Work required: With the images removed, write out each record exactly as given.

Entries supplied Start Marker

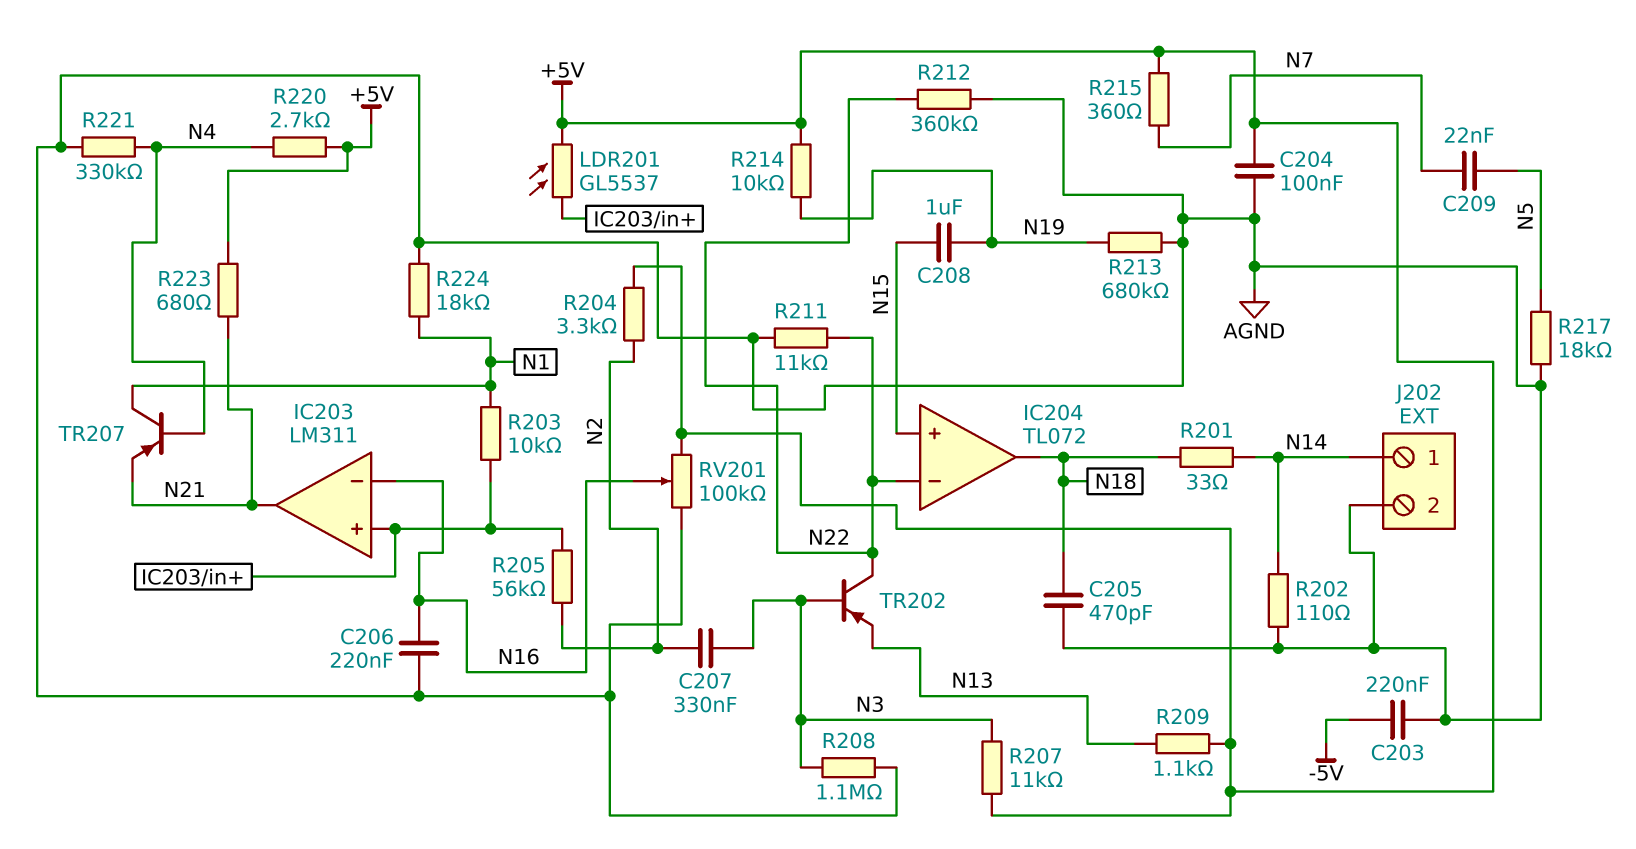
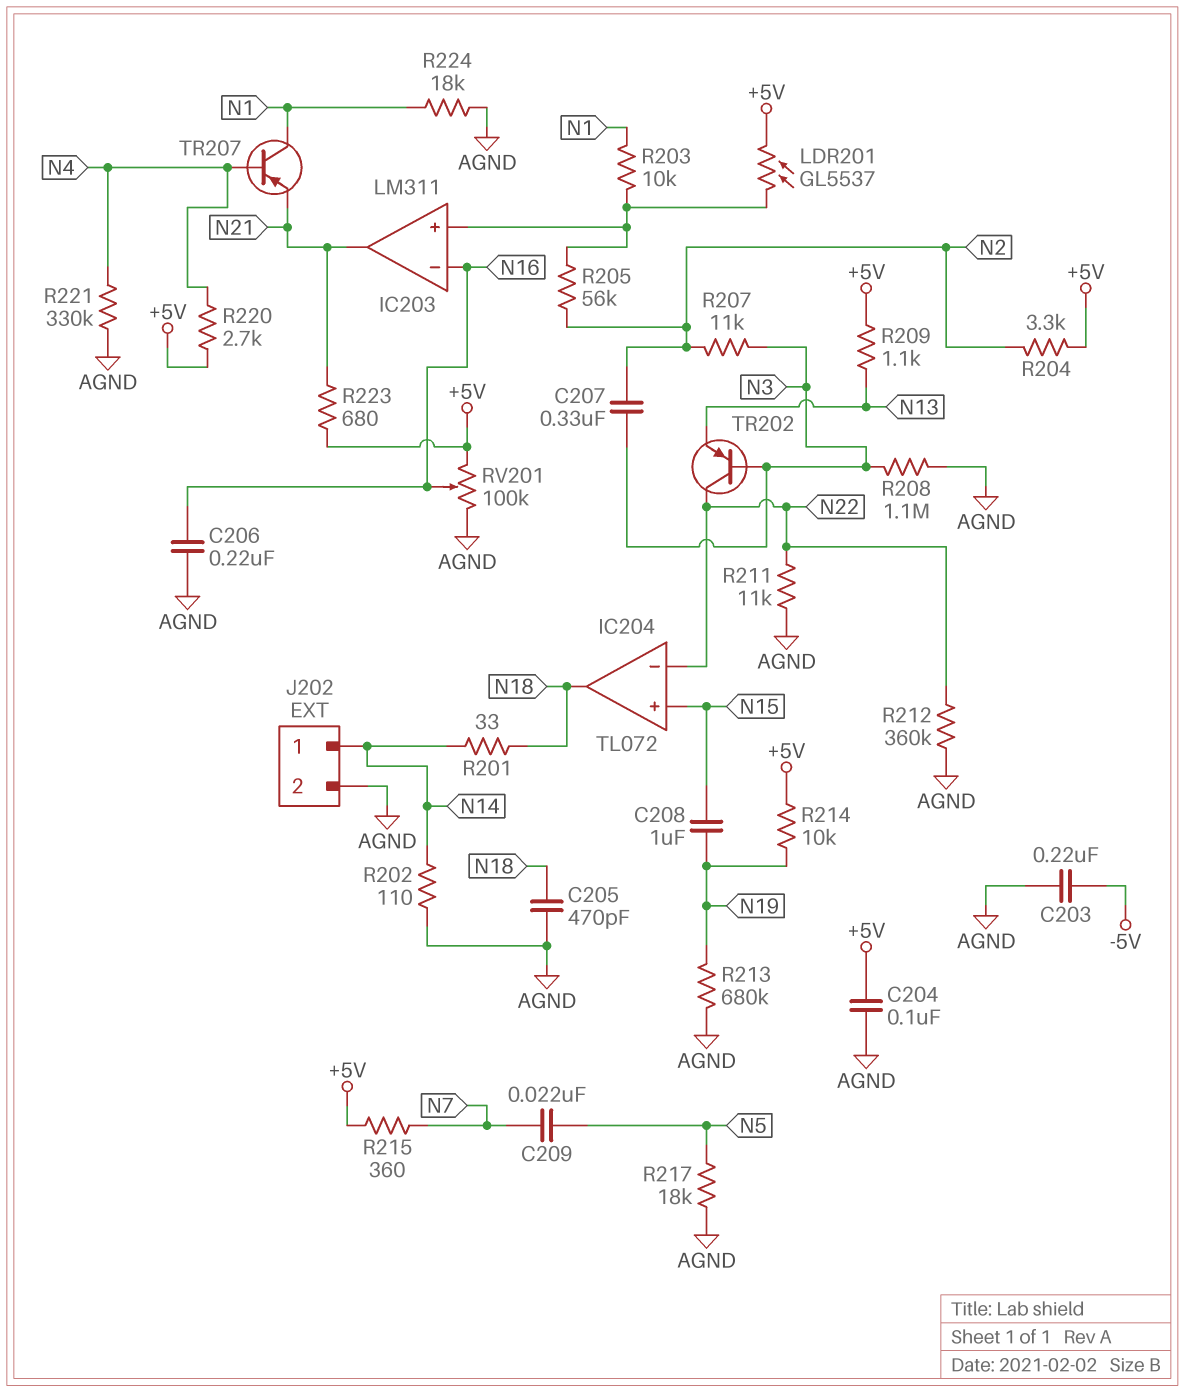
R207: 11k (+5V, N3) -> 11k (N2, N3)

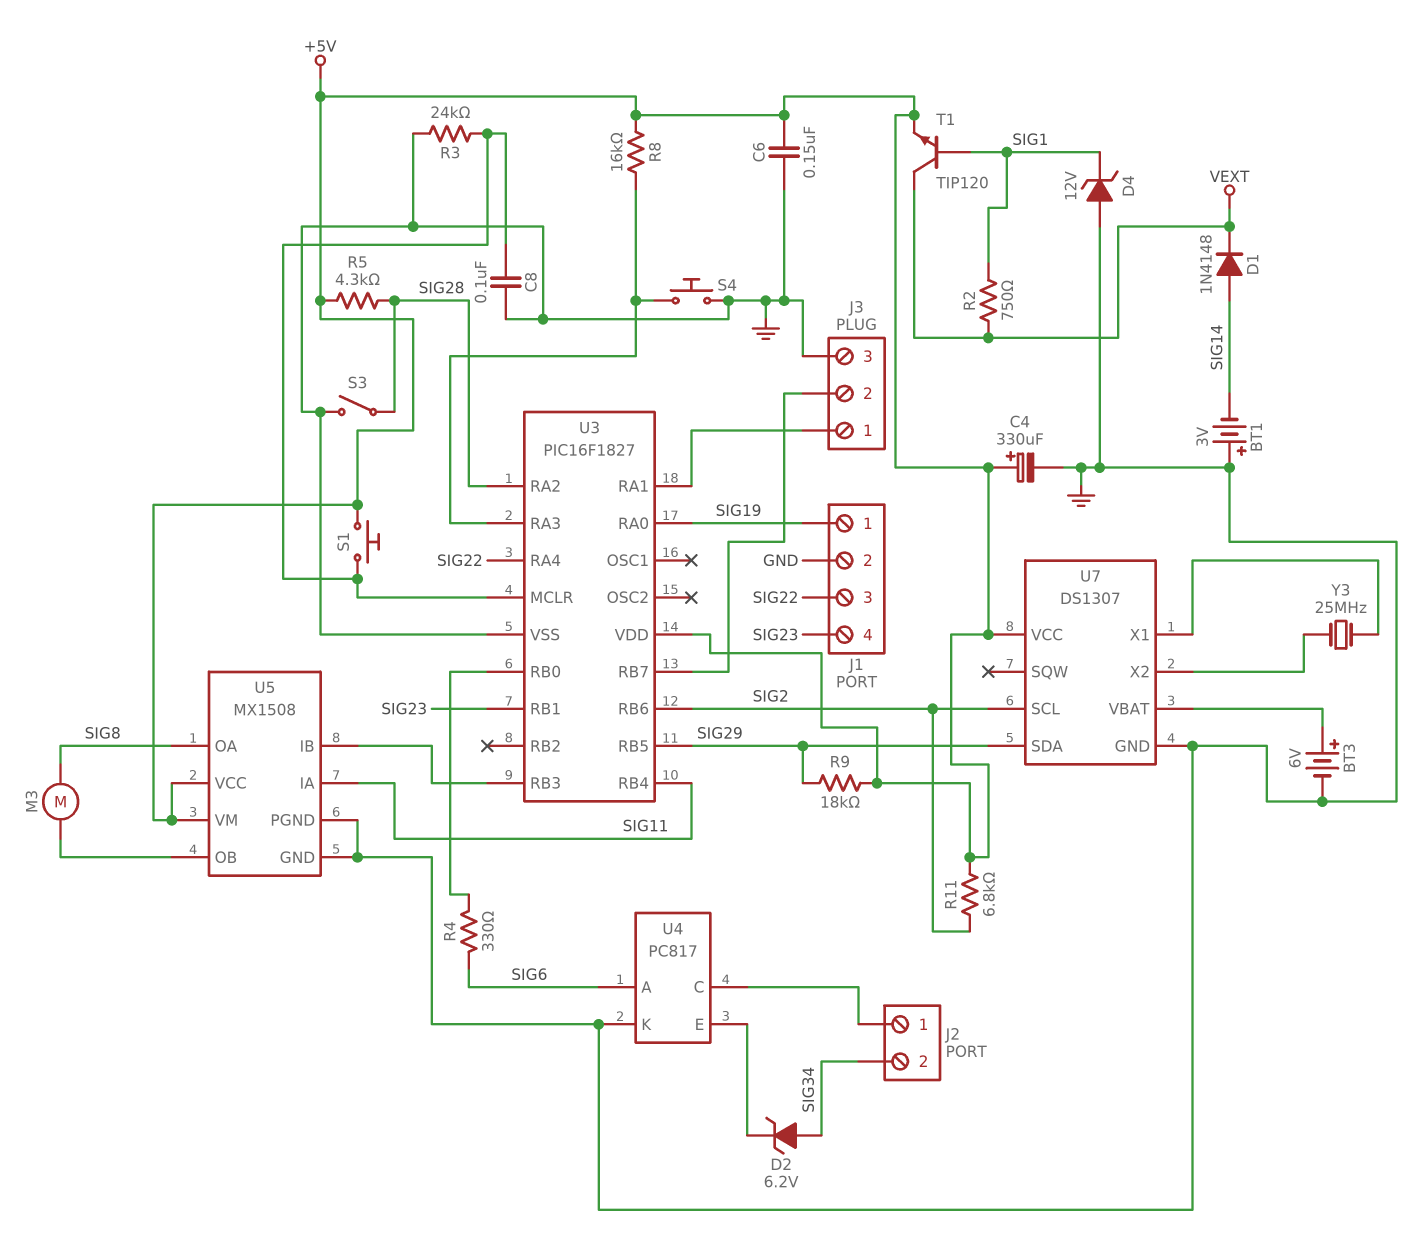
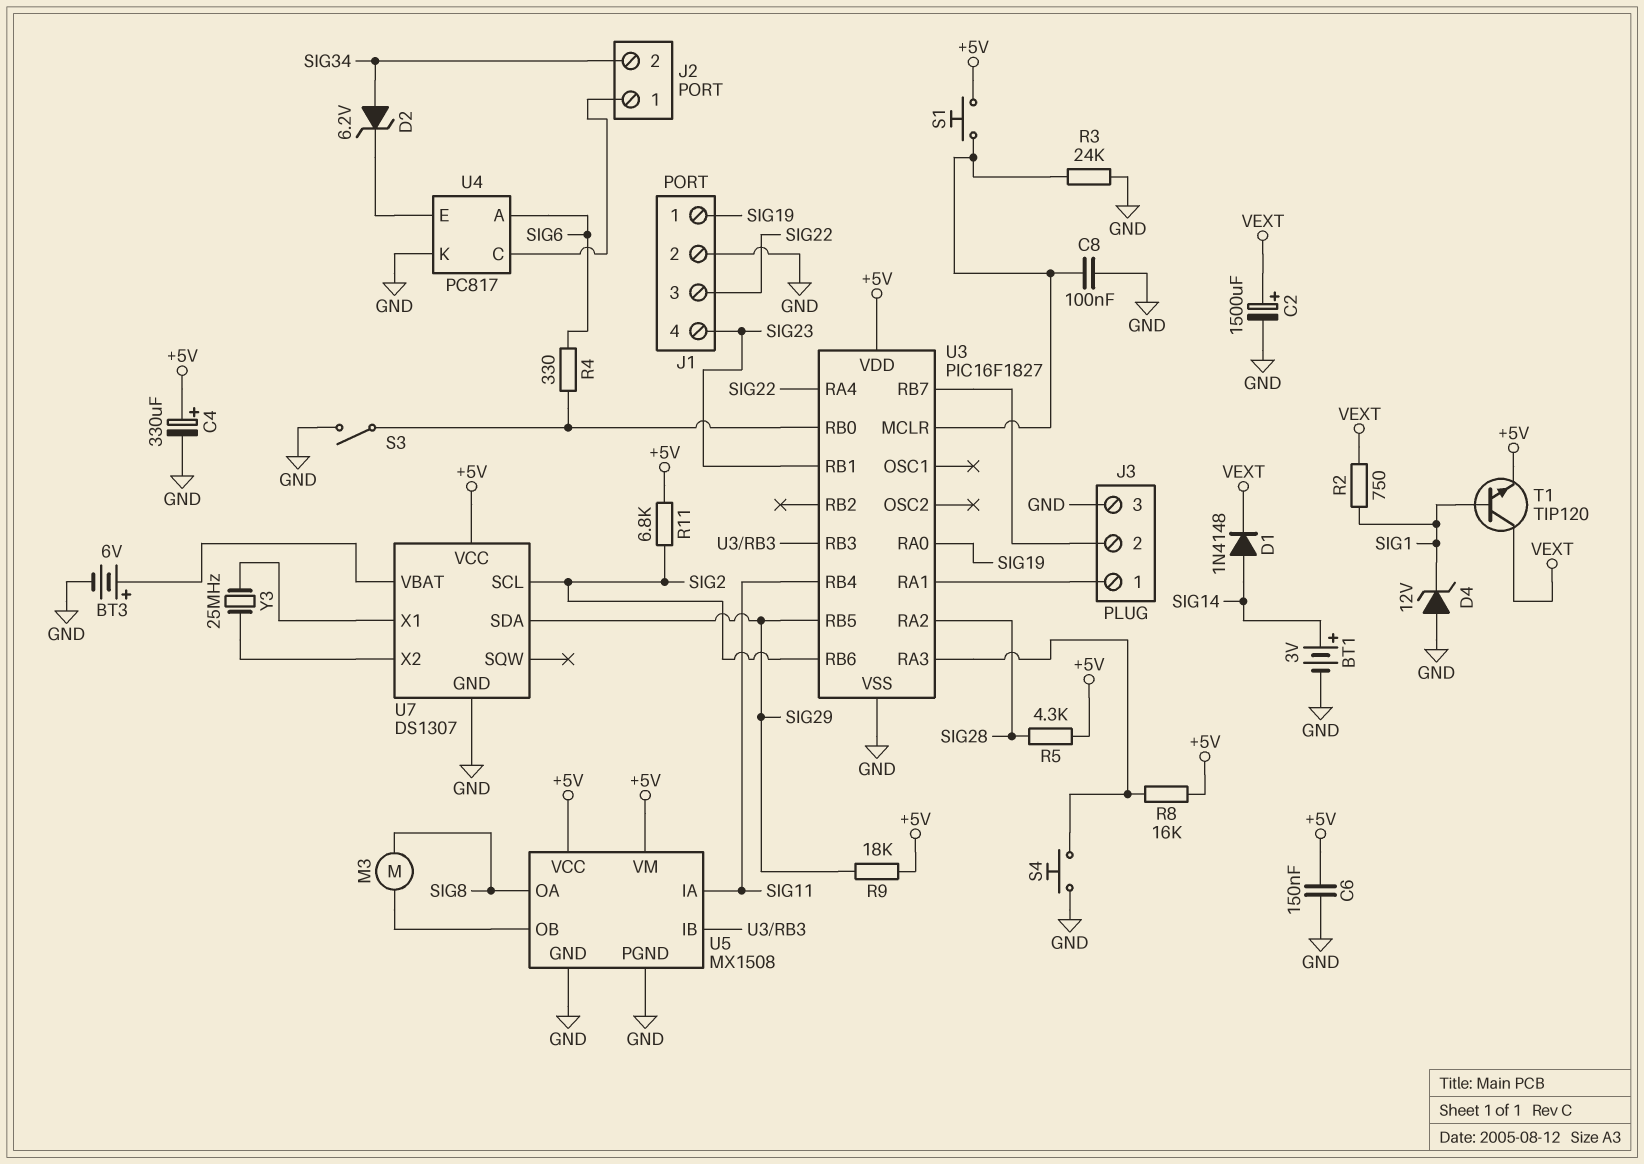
BT1: 3V (plus GND, minus SIG14) -> 3V (plus SIG14, minus GND)
C2: none -> 1500uF (plus VEXT, minus GND)
S3: switch (GND, SIG28) -> switch (GND, U3/RB0)

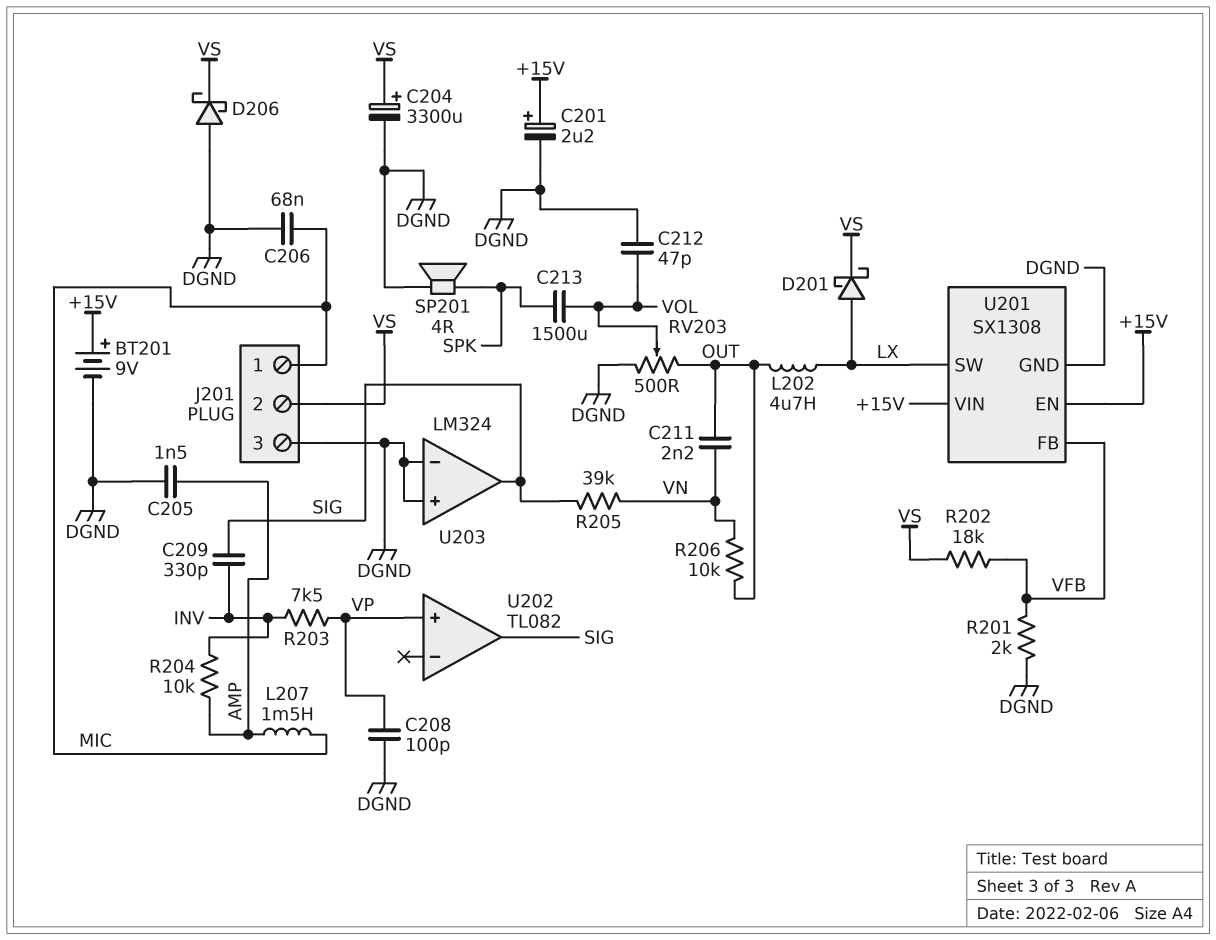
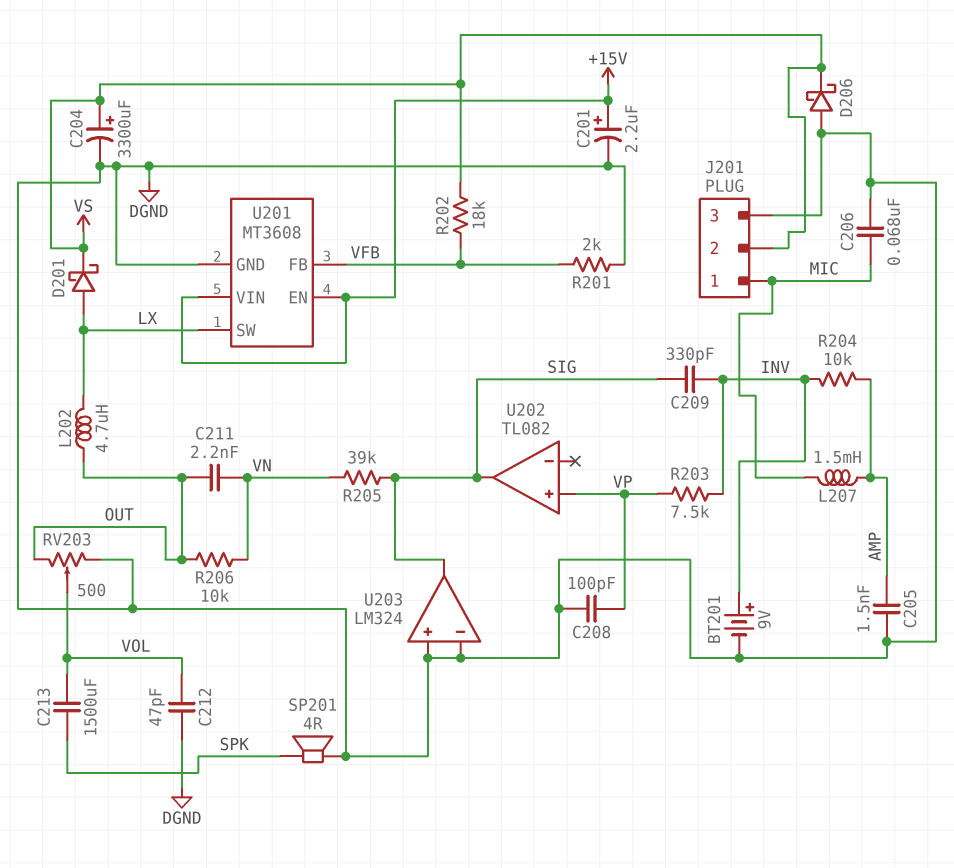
BT201: 9V (plus +15V, minus DGND) -> 9V (plus INV, minus DGND)
U201: SX1308 -> MT3608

Entries supplied End Marker

Written response:
R207: 11k (+5V, N3) -> 11k (N2, N3)

BT1: 3V (plus GND, minus SIG14) -> 3V (plus SIG14, minus GND)
C2: none -> 1500uF (plus VEXT, minus GND)
S3: switch (GND, SIG28) -> switch (GND, U3/RB0)

BT201: 9V (plus +15V, minus DGND) -> 9V (plus INV, minus DGND)
U201: SX1308 -> MT3608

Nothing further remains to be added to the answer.